Instructions to follow
Repeat the data exactly. Pictures are not part of the copy.
-- Supplied information follows --
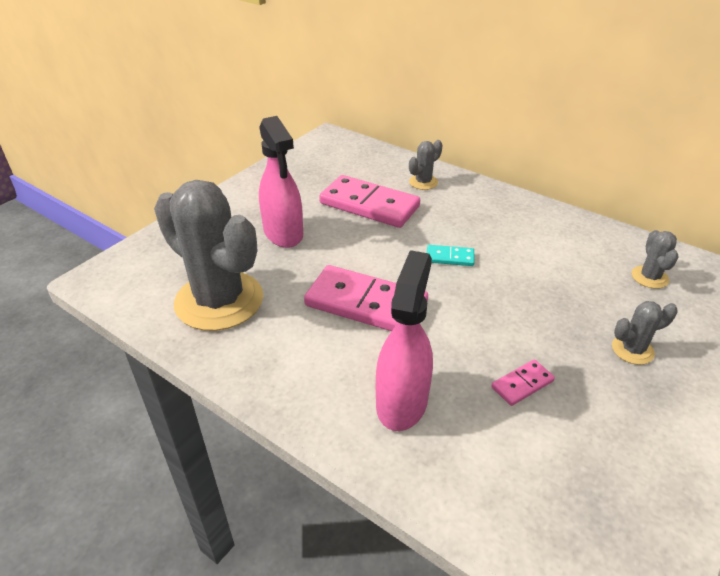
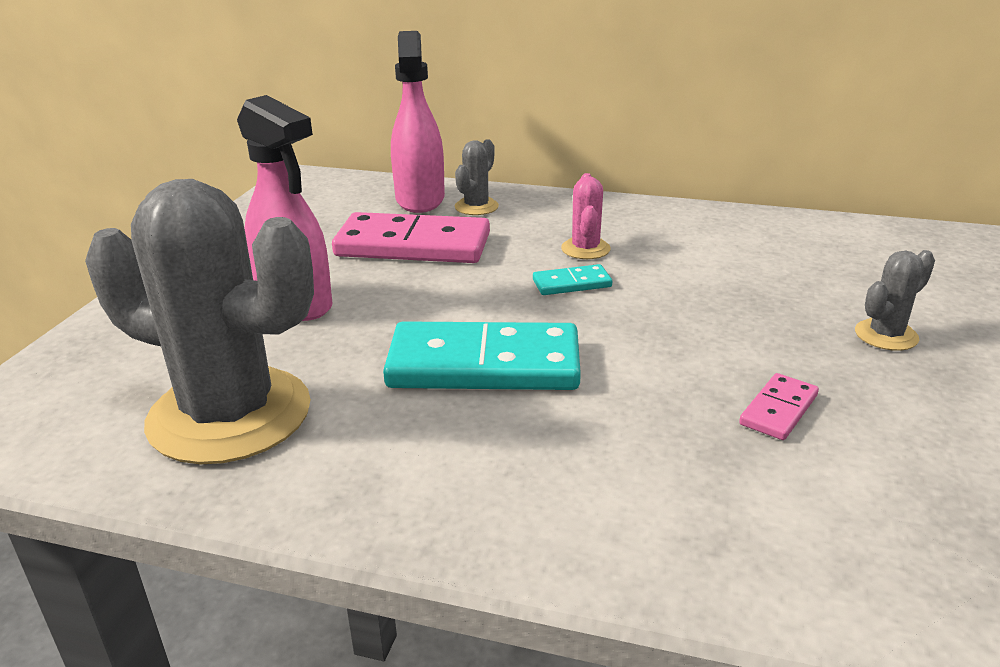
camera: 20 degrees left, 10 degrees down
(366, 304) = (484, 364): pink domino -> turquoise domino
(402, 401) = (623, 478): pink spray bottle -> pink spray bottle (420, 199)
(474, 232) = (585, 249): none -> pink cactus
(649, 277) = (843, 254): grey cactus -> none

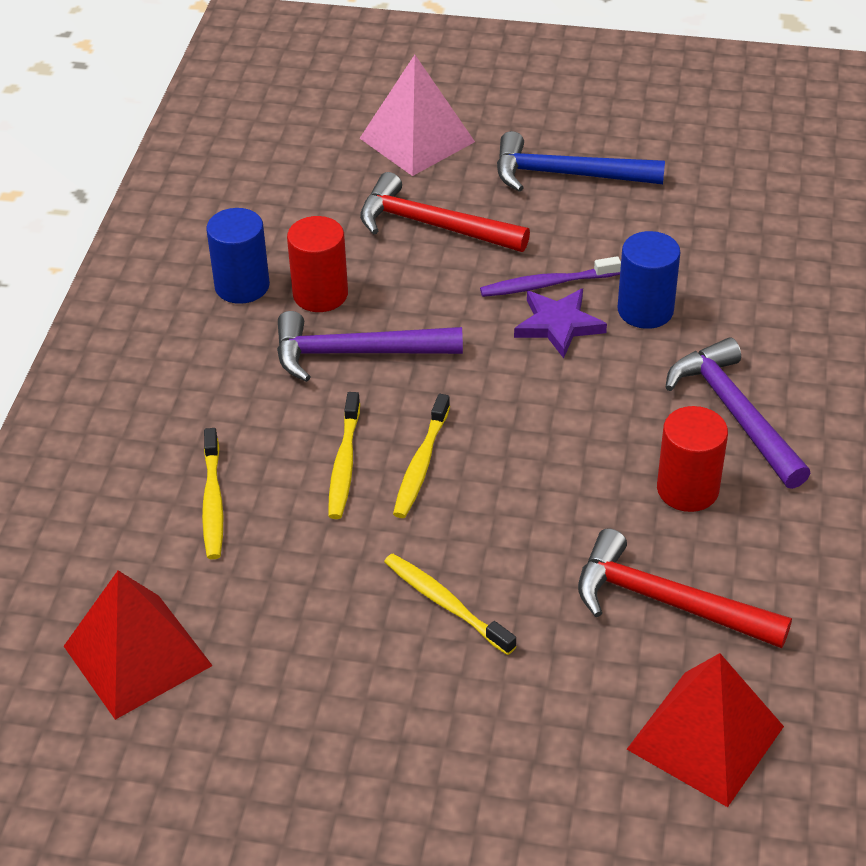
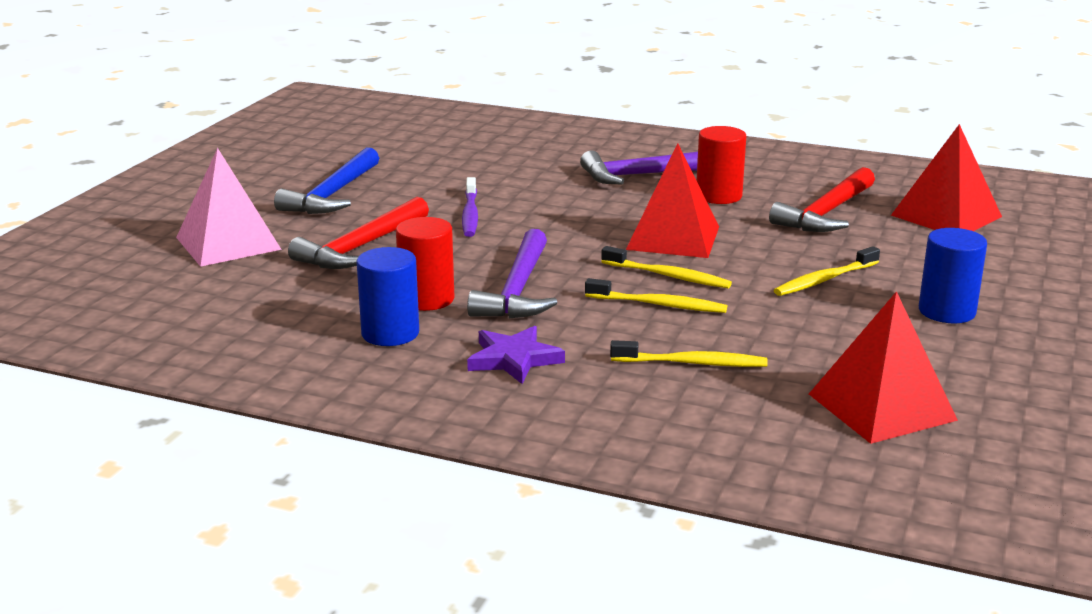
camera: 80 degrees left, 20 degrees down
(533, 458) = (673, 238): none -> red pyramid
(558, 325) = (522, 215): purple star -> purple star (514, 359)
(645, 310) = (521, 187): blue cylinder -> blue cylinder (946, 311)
-- Supplied information concluded --
Expected output
camera: 20 degrees left, 10 degrees down
(366, 304) = (484, 364): pink domino -> turquoise domino
(402, 401) = (623, 478): pink spray bottle -> pink spray bottle (420, 199)
(474, 232) = (585, 249): none -> pink cactus
(649, 277) = (843, 254): grey cactus -> none

camera: 80 degrees left, 20 degrees down
(533, 458) = (673, 238): none -> red pyramid
(558, 325) = (522, 215): purple star -> purple star (514, 359)
(645, 310) = (521, 187): blue cylinder -> blue cylinder (946, 311)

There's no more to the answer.